» Work to be completed: Quote the records beneath, complete and exact. Leave out images.

[Opening Extracted entries section]

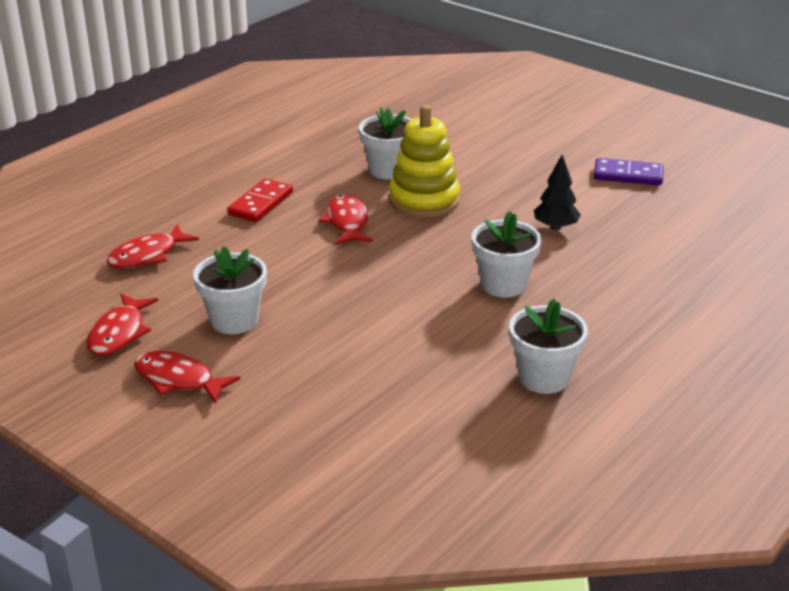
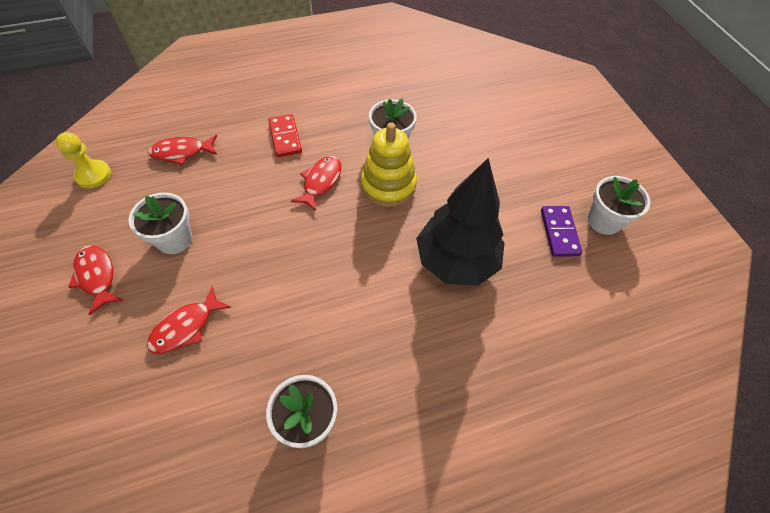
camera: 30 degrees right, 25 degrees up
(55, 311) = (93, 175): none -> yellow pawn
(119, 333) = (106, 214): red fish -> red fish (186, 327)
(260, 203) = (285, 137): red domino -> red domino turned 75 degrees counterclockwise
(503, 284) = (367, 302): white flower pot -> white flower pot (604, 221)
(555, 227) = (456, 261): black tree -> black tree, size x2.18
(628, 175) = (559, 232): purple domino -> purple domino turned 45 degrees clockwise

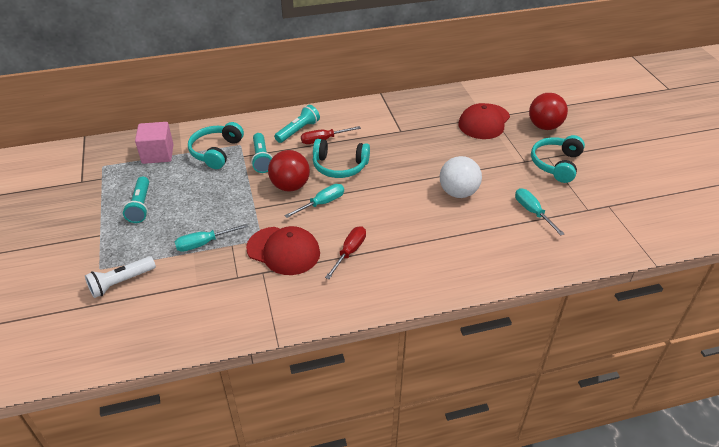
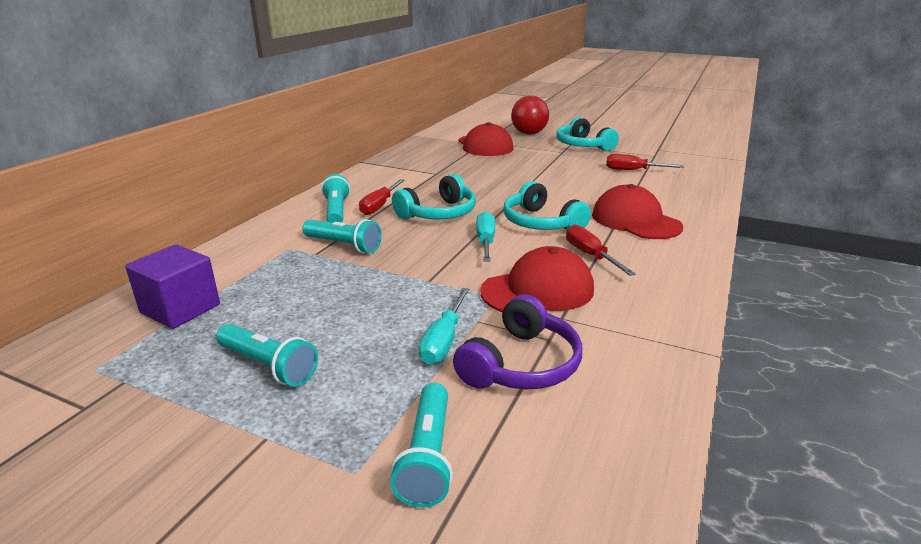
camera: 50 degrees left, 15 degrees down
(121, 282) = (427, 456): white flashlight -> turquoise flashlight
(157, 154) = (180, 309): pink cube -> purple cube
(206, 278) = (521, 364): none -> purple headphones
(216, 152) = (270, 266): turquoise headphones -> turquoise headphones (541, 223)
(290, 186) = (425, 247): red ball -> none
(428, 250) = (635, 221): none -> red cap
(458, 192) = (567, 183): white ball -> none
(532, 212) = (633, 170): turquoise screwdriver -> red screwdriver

[Closing Extracted entries section]

» Written answer:
camera: 30 degrees right, 25 degrees up
(55, 311) = (93, 175): none -> yellow pawn
(119, 333) = (106, 214): red fish -> red fish (186, 327)
(260, 203) = (285, 137): red domino -> red domino turned 75 degrees counterclockwise
(503, 284) = (367, 302): white flower pot -> white flower pot (604, 221)
(555, 227) = (456, 261): black tree -> black tree, size x2.18
(628, 175) = (559, 232): purple domino -> purple domino turned 45 degrees clockwise

camera: 50 degrees left, 15 degrees down
(121, 282) = (427, 456): white flashlight -> turquoise flashlight
(157, 154) = (180, 309): pink cube -> purple cube
(206, 278) = (521, 364): none -> purple headphones
(216, 152) = (270, 266): turquoise headphones -> turquoise headphones (541, 223)
(290, 186) = (425, 247): red ball -> none
(428, 250) = (635, 221): none -> red cap
(458, 192) = (567, 183): white ball -> none
(532, 212) = (633, 170): turquoise screwdriver -> red screwdriver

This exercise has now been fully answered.